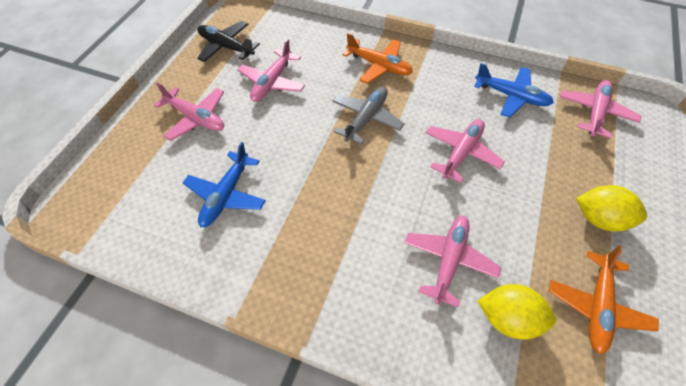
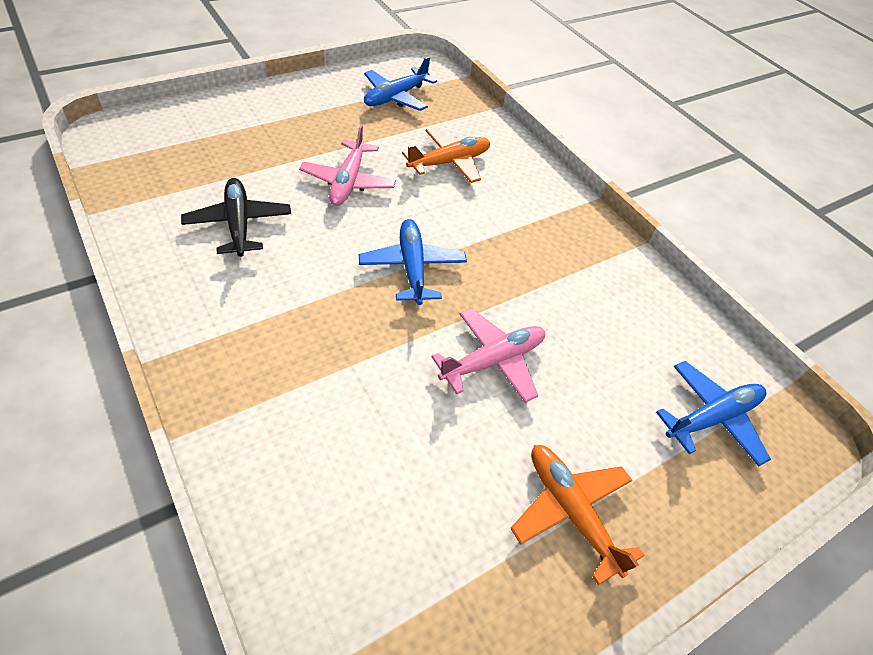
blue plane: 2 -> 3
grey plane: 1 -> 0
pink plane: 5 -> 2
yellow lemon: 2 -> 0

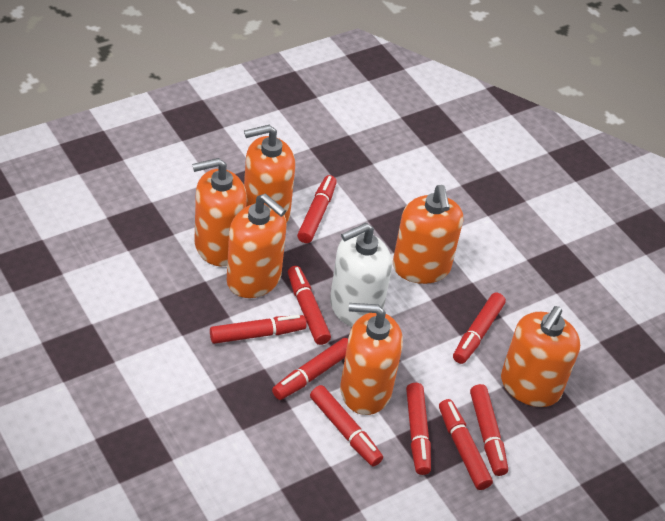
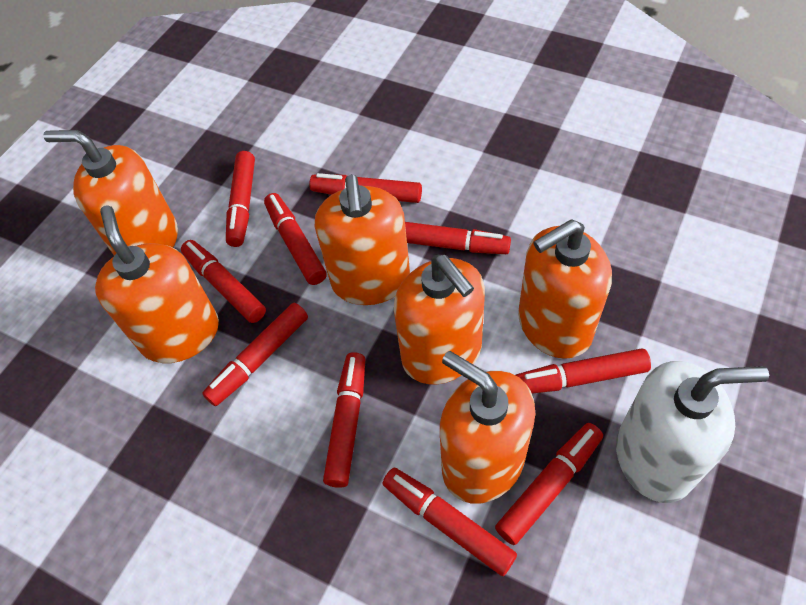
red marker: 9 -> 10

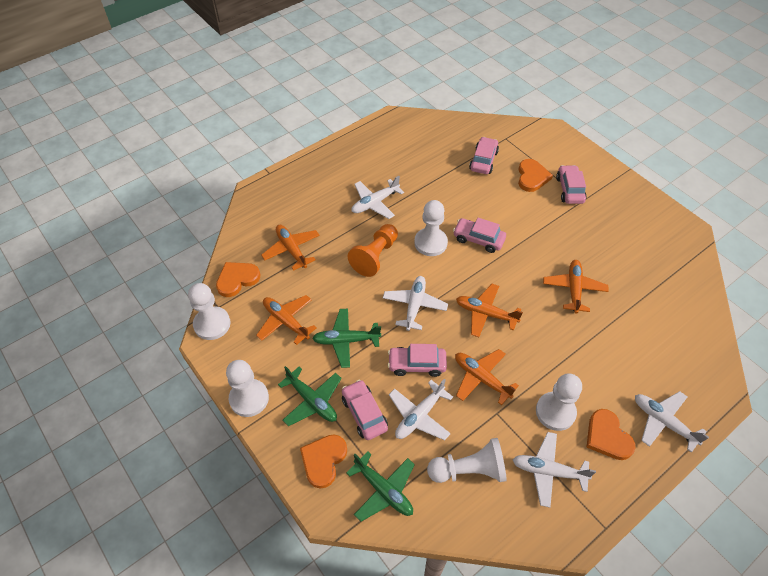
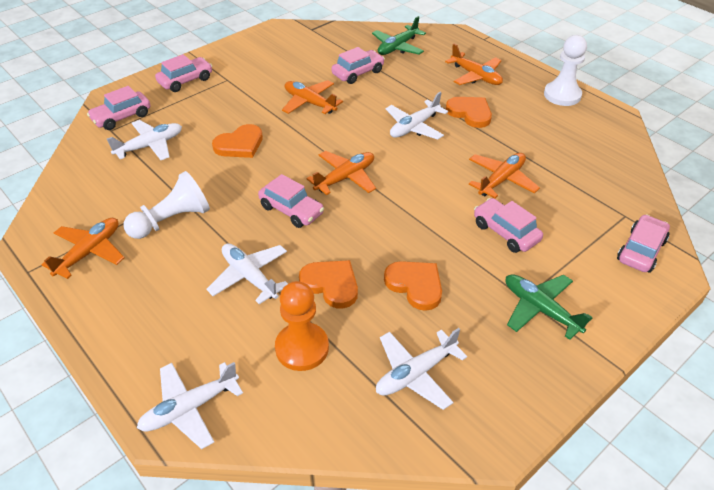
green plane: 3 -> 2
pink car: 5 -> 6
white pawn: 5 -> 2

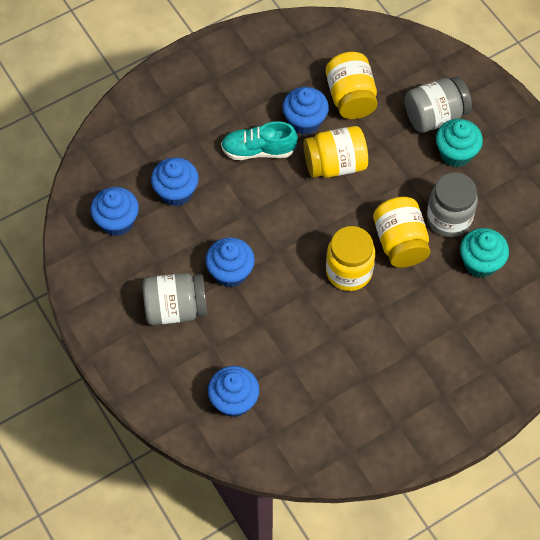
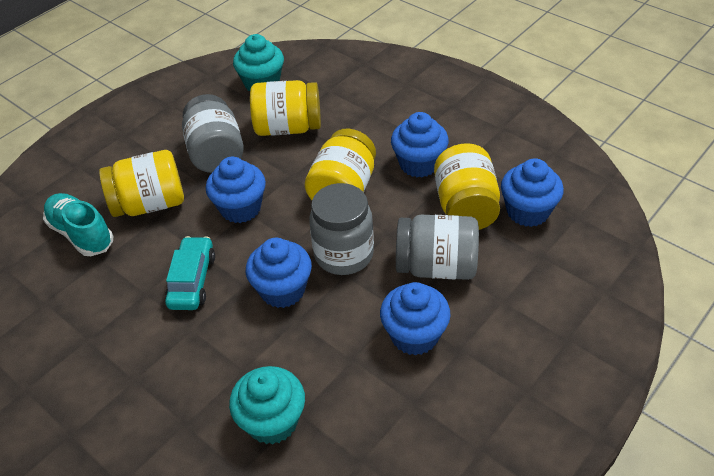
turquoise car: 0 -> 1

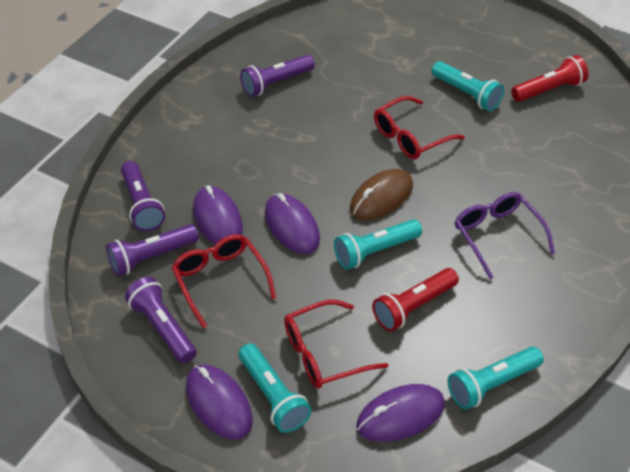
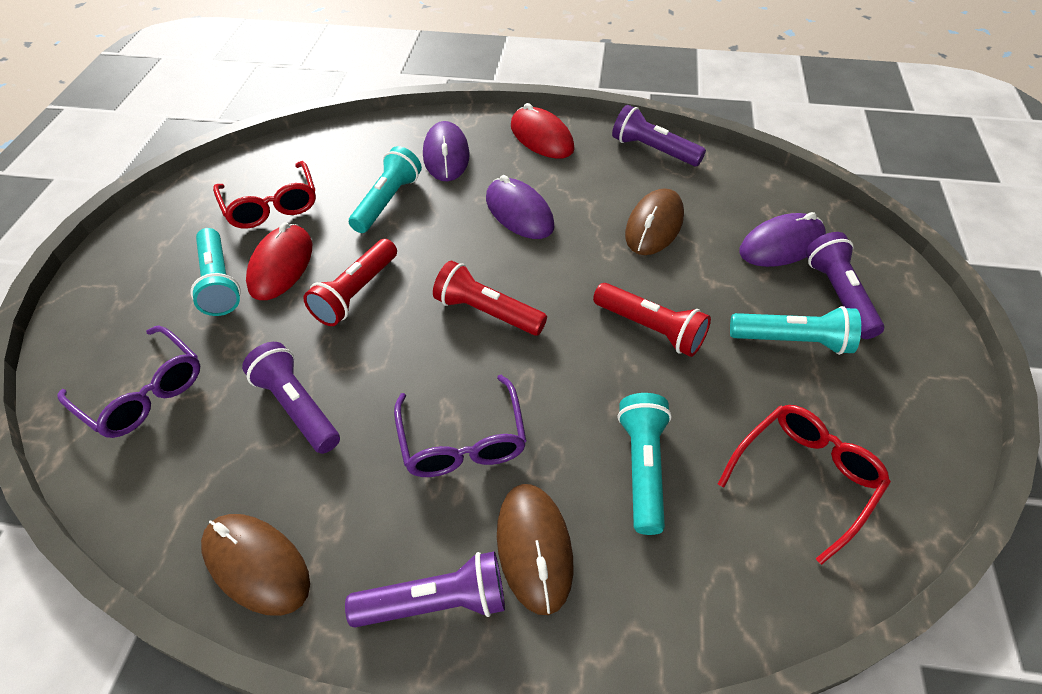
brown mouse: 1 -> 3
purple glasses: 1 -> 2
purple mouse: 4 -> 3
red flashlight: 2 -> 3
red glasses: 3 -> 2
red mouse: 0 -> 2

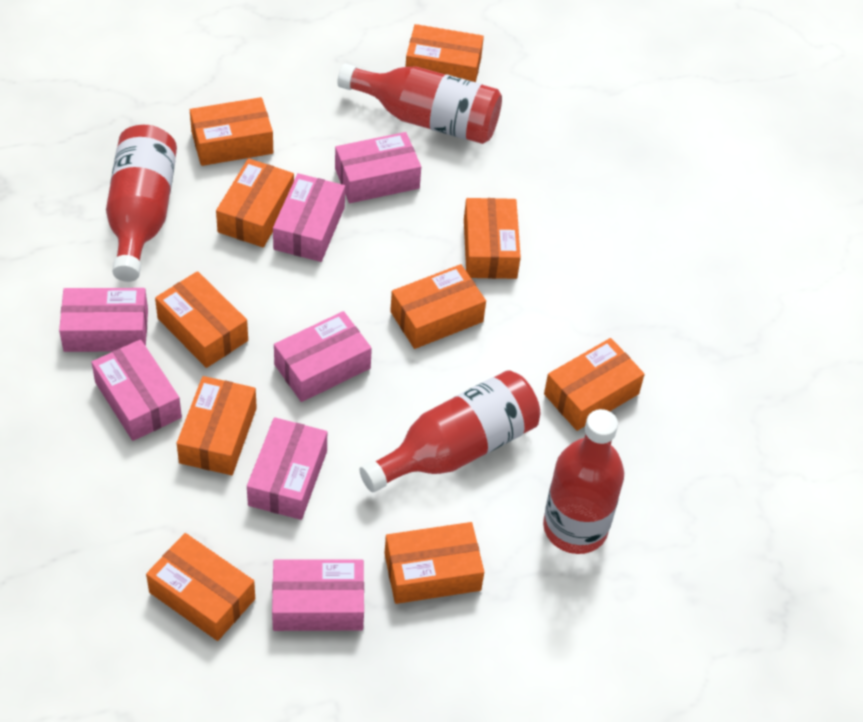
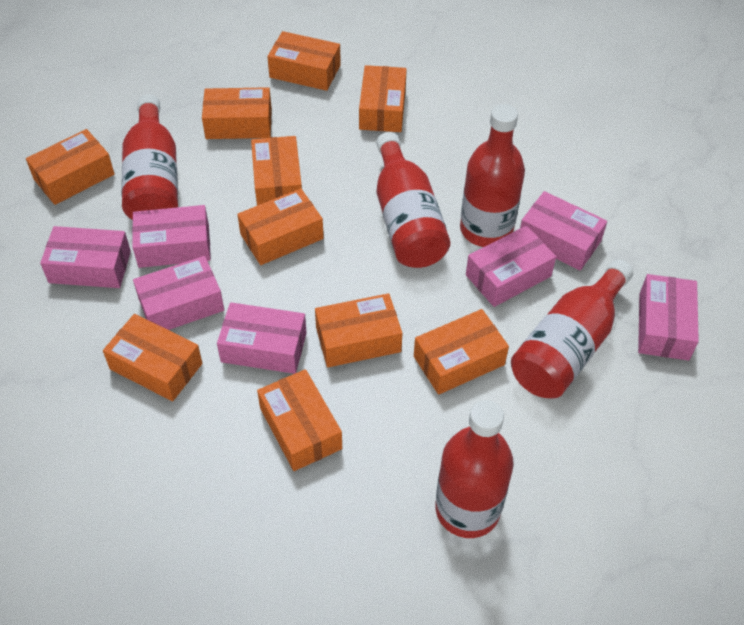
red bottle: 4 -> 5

WHAT NEEDS TO BE DONE:
An exact transcription of the records above is needed, with no pictures included.

RESPONSE AREA:
blue plane: 2 -> 3
grey plane: 1 -> 0
pink plane: 5 -> 2
yellow lemon: 2 -> 0

red marker: 9 -> 10

green plane: 3 -> 2
pink car: 5 -> 6
white pawn: 5 -> 2

turquoise car: 0 -> 1

brown mouse: 1 -> 3
purple glasses: 1 -> 2
purple mouse: 4 -> 3
red flashlight: 2 -> 3
red glasses: 3 -> 2
red mouse: 0 -> 2

red bottle: 4 -> 5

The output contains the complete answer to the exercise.